START INFORMATION SUPPLIED

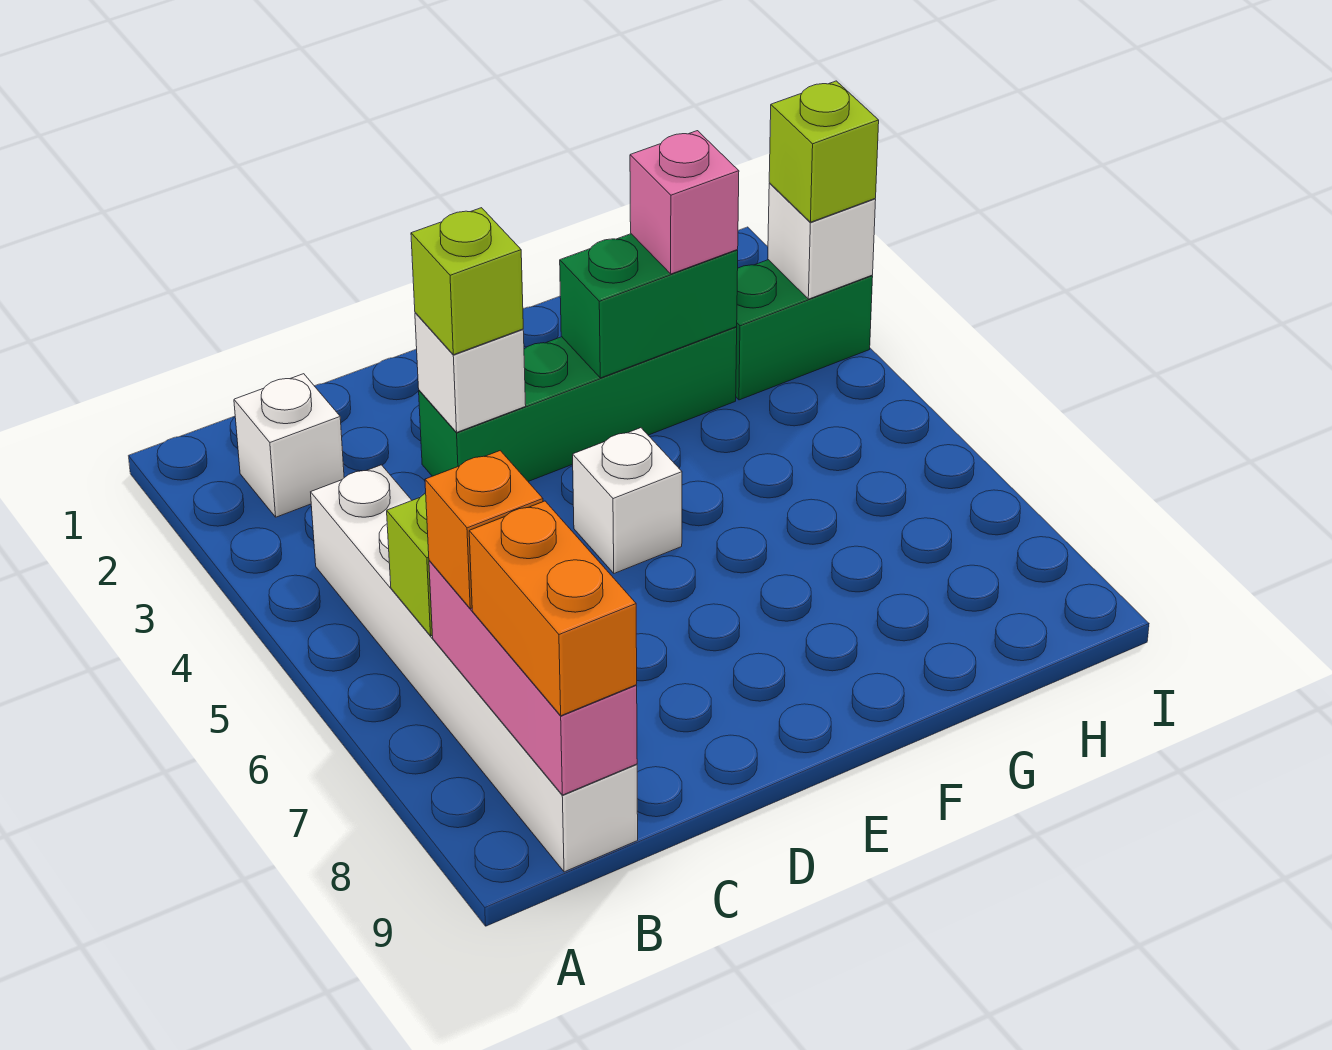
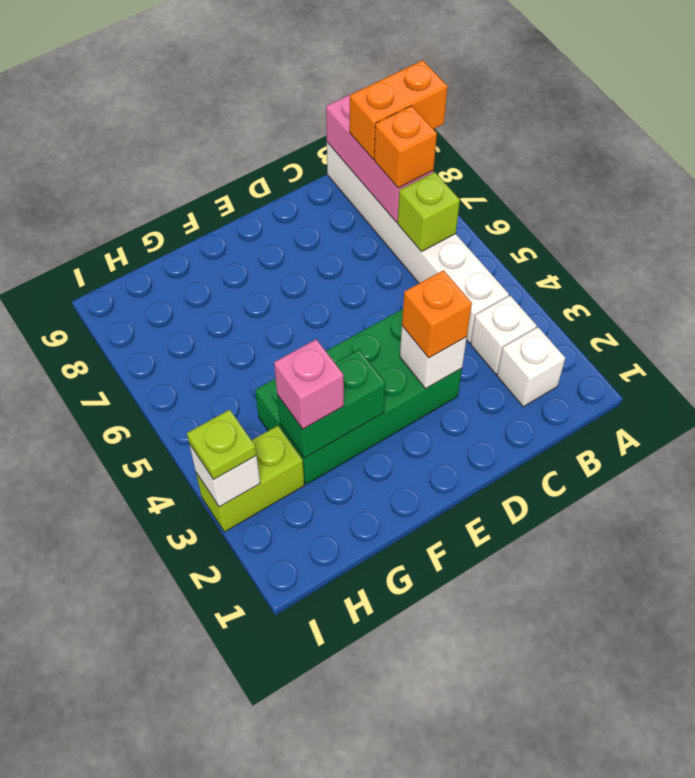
orange brick B8:B9 level 3 -> orange brick A8:B8 level 3
green brick D3:G3 level 1 -> green brick D3:G4 level 1
lime brick D3 level 3 -> orange brick D3 level 3
white brick E5 level 1 -> white brick B3 level 1
green brick H3:I3 level 1 -> lime brick H3:I3 level 1
lime brick I3 level 3 -> lime plate I3 level 3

END INFORMATION SUPPLIED

» **WHAT YOU HAVE TO DO**
Could you repeat all of the material exactly? Pictures should not be copied.

» **RESPONSE FOR THIS EXERCISE**
orange brick B8:B9 level 3 -> orange brick A8:B8 level 3
green brick D3:G3 level 1 -> green brick D3:G4 level 1
lime brick D3 level 3 -> orange brick D3 level 3
white brick E5 level 1 -> white brick B3 level 1
green brick H3:I3 level 1 -> lime brick H3:I3 level 1
lime brick I3 level 3 -> lime plate I3 level 3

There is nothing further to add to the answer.